PROVIDED DATA Start Marker

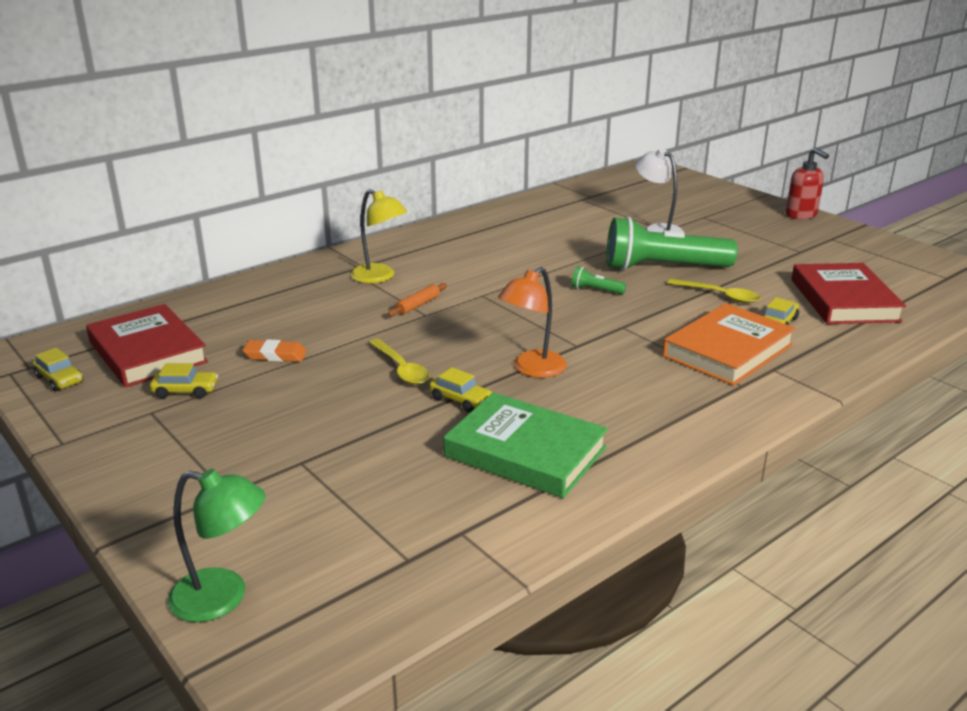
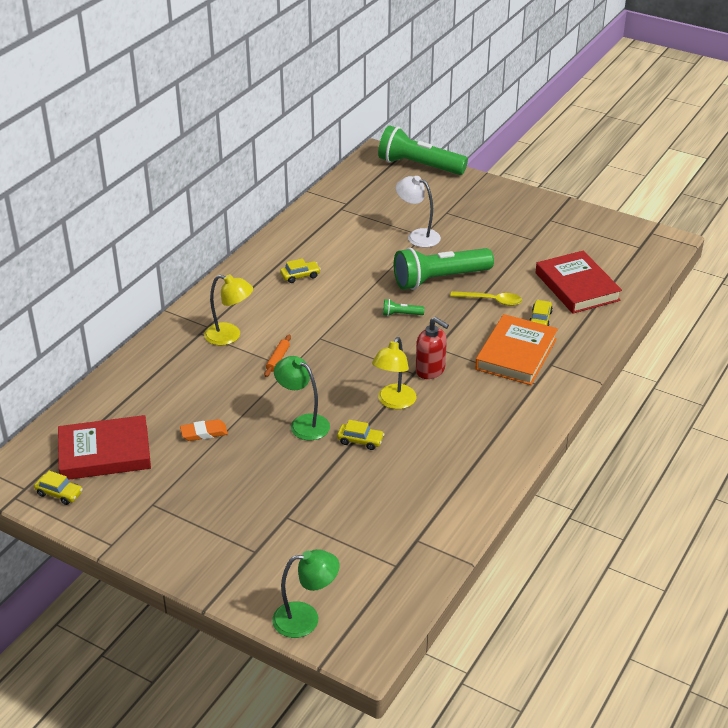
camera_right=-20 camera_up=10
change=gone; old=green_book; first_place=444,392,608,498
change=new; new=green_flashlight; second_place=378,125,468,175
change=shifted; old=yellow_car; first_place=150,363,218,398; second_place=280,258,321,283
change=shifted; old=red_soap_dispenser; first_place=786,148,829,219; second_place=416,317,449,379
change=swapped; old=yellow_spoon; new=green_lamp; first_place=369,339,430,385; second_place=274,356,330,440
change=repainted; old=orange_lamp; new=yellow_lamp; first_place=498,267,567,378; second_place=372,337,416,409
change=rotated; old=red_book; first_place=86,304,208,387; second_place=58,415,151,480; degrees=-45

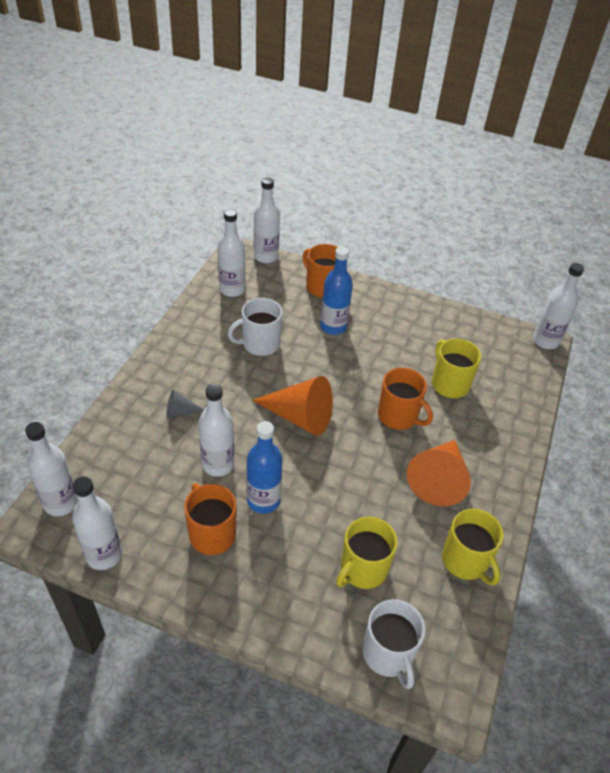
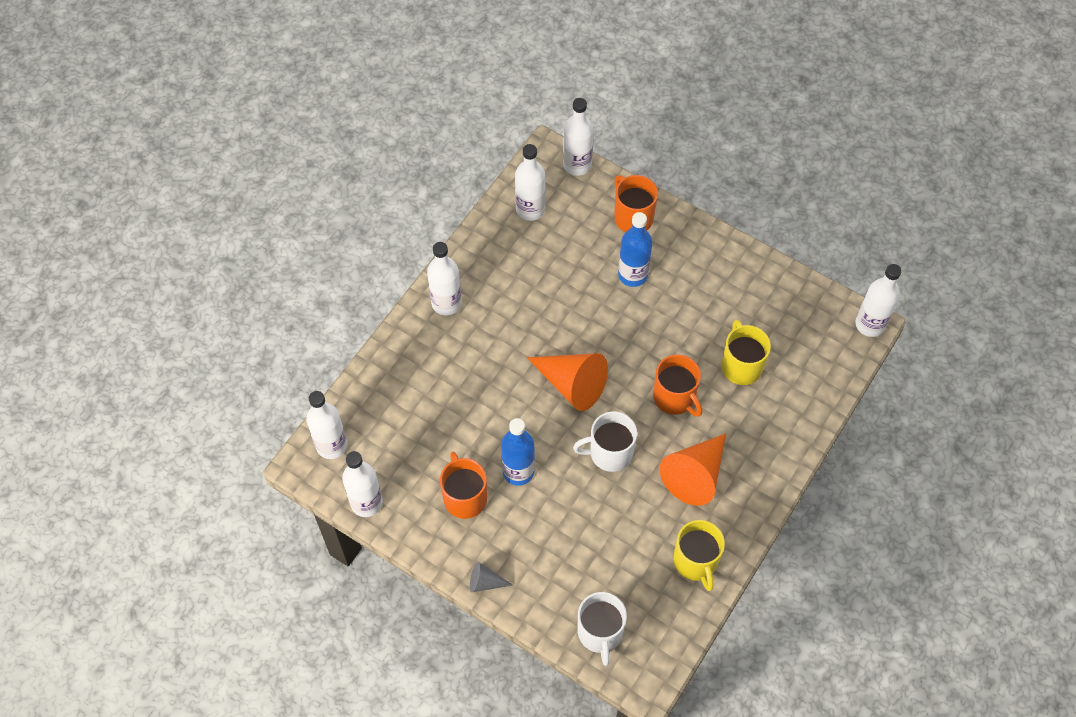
camera_right=15 camera_up=15
change=gone; old=yellow_mug; first_place=336,517,398,589
change=shifted; old=grey_cone; first_place=167,390,204,418; second_place=470,562,513,592
change=shifted; old=white_bottle; first_place=198,384,234,477; second_place=427,242,462,315
change=shifted; old=white_mug; first_place=228,298,282,356; second_place=573,411,637,472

PROVIDED DATA End Marker

■ **WORK ORDER**
Through the line containing "change=repainted; old=orange_lamp; new=yellow_lamp;" and no further, restate the data above word for word from its first line, leaving out pictures.

■ **WRITTEN SOLUTION**
camera_right=-20 camera_up=10
change=gone; old=green_book; first_place=444,392,608,498
change=new; new=green_flashlight; second_place=378,125,468,175
change=shifted; old=yellow_car; first_place=150,363,218,398; second_place=280,258,321,283
change=shifted; old=red_soap_dispenser; first_place=786,148,829,219; second_place=416,317,449,379
change=swapped; old=yellow_spoon; new=green_lamp; first_place=369,339,430,385; second_place=274,356,330,440
change=repainted; old=orange_lamp; new=yellow_lamp; first_place=498,267,567,378; second_place=372,337,416,409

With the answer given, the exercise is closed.